Give all of the records again precisely, excluding whatever pictures they contain.

# # # #

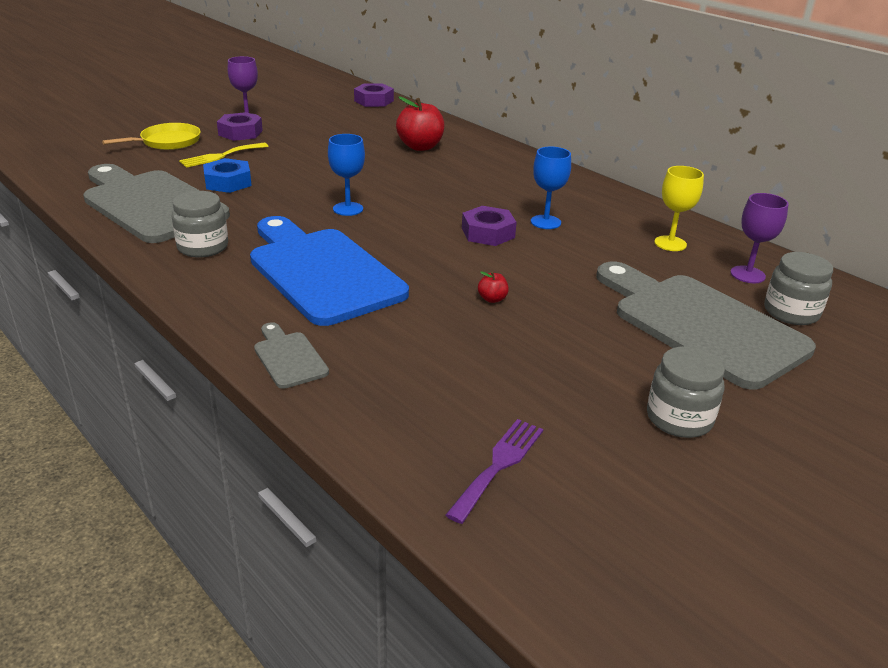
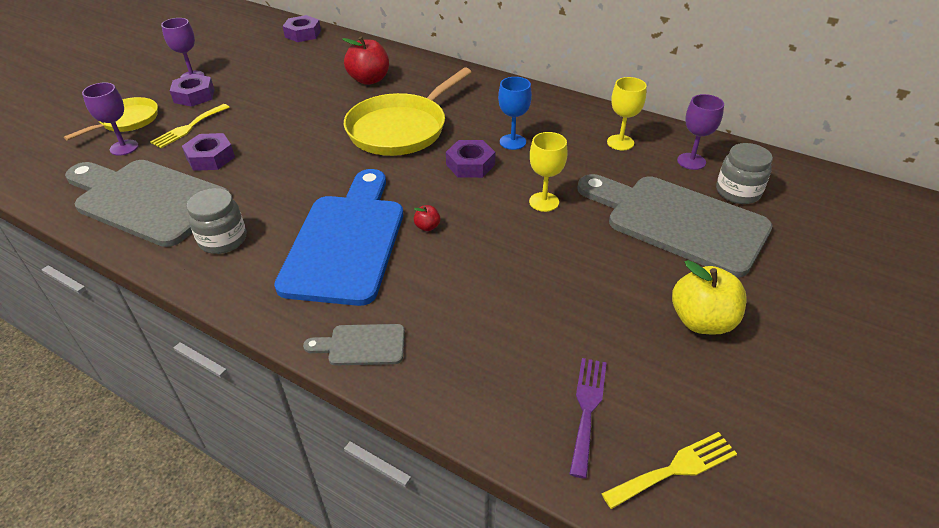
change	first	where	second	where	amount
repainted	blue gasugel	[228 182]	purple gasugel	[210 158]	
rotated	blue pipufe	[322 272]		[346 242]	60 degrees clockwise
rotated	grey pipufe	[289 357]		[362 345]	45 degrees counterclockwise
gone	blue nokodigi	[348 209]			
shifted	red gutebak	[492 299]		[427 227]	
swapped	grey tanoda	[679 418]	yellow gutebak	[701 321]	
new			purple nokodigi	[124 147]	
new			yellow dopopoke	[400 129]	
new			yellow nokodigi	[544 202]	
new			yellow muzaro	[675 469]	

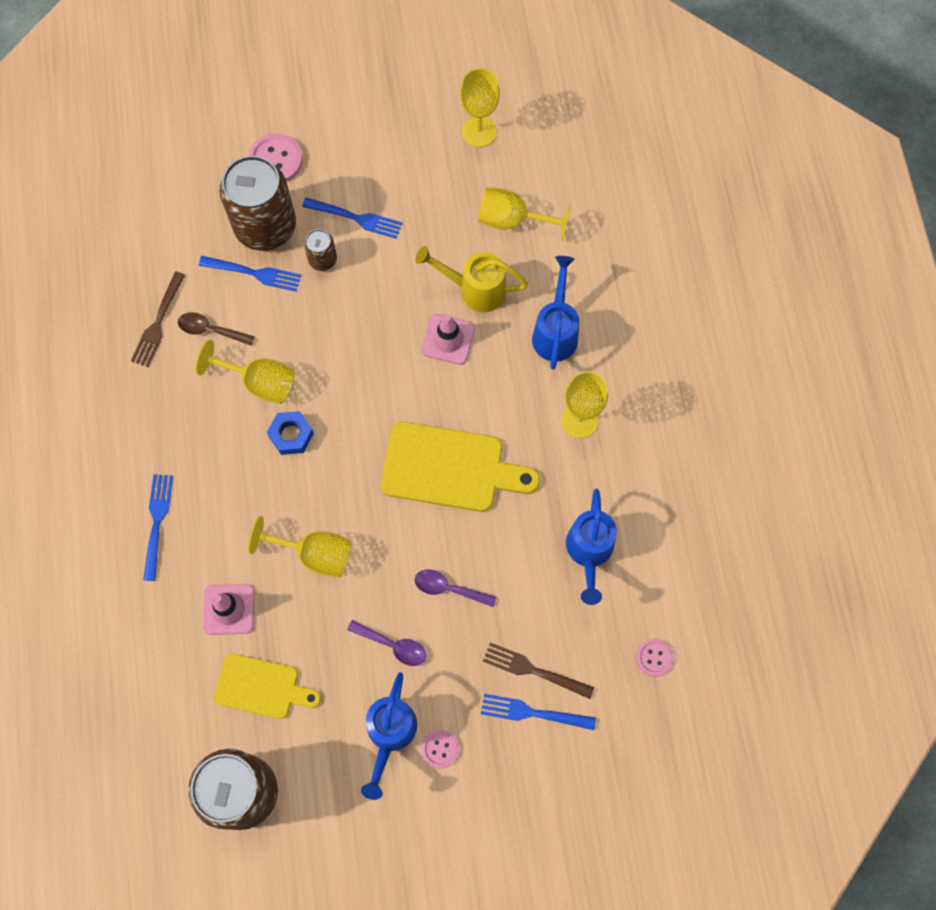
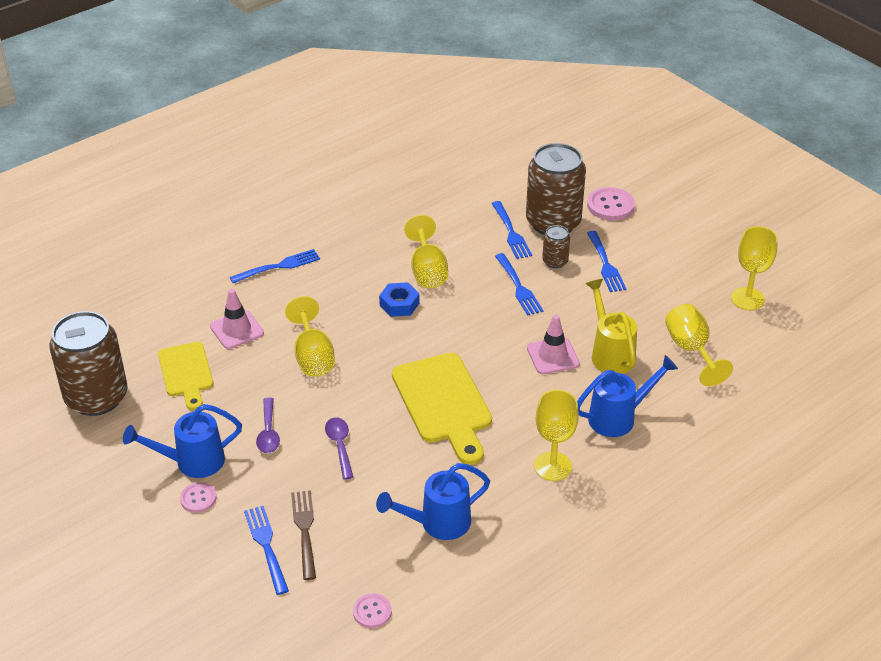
change	first	where	second	where	amount
gone	brown muzaro	[158 322]			
gone	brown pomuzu	[210 330]			
new			blue muzaro	[518 286]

# # # #

## ANSWER TO THE PROBLEM
change	first	where	second	where	amount
repainted	blue gasugel	[228 182]	purple gasugel	[210 158]	
rotated	blue pipufe	[322 272]		[346 242]	60 degrees clockwise
rotated	grey pipufe	[289 357]		[362 345]	45 degrees counterclockwise
gone	blue nokodigi	[348 209]			
shifted	red gutebak	[492 299]		[427 227]	
swapped	grey tanoda	[679 418]	yellow gutebak	[701 321]	
new			purple nokodigi	[124 147]	
new			yellow dopopoke	[400 129]	
new			yellow nokodigi	[544 202]	
new			yellow muzaro	[675 469]	

change	first	where	second	where	amount
gone	brown muzaro	[158 322]			
gone	brown pomuzu	[210 330]			
new			blue muzaro	[518 286]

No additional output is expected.